-- Opening Marker --

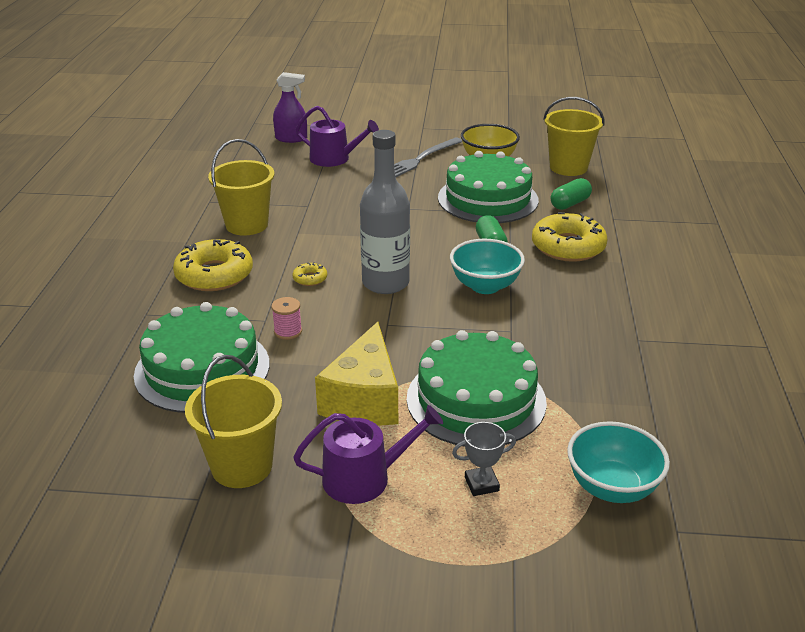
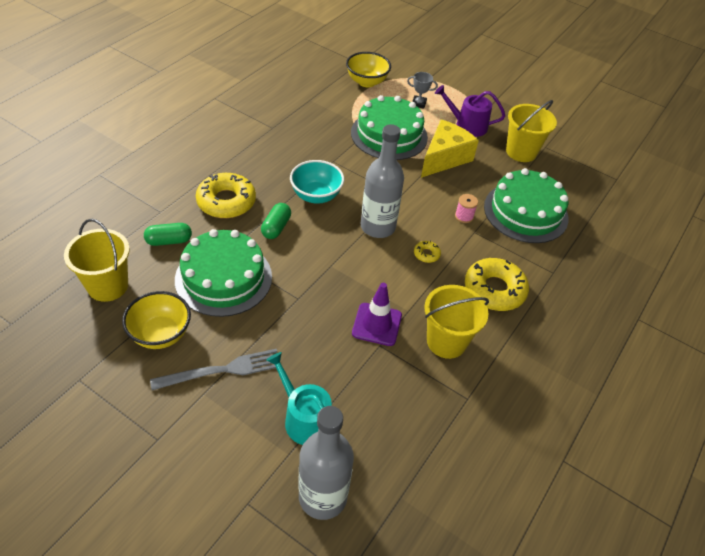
camera: 155 degrees left, 15 degrees up
(291, 138) = (322, 497): purple spray bottle -> grey bottle
(321, 215) = (377, 324): none -> purple traffic cone
(334, 159) = (304, 418): purple watering can -> turquoise watering can
(612, 487) = (366, 82): turquoise bowl -> yellow bowl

-- Closing Marker --

● TASK:
Copy the listing exactly. Any image in it stays out of the copy.

● WRITTEN ANSWER:
camera: 155 degrees left, 15 degrees up
(291, 138) = (322, 497): purple spray bottle -> grey bottle
(321, 215) = (377, 324): none -> purple traffic cone
(334, 159) = (304, 418): purple watering can -> turquoise watering can
(612, 487) = (366, 82): turquoise bowl -> yellow bowl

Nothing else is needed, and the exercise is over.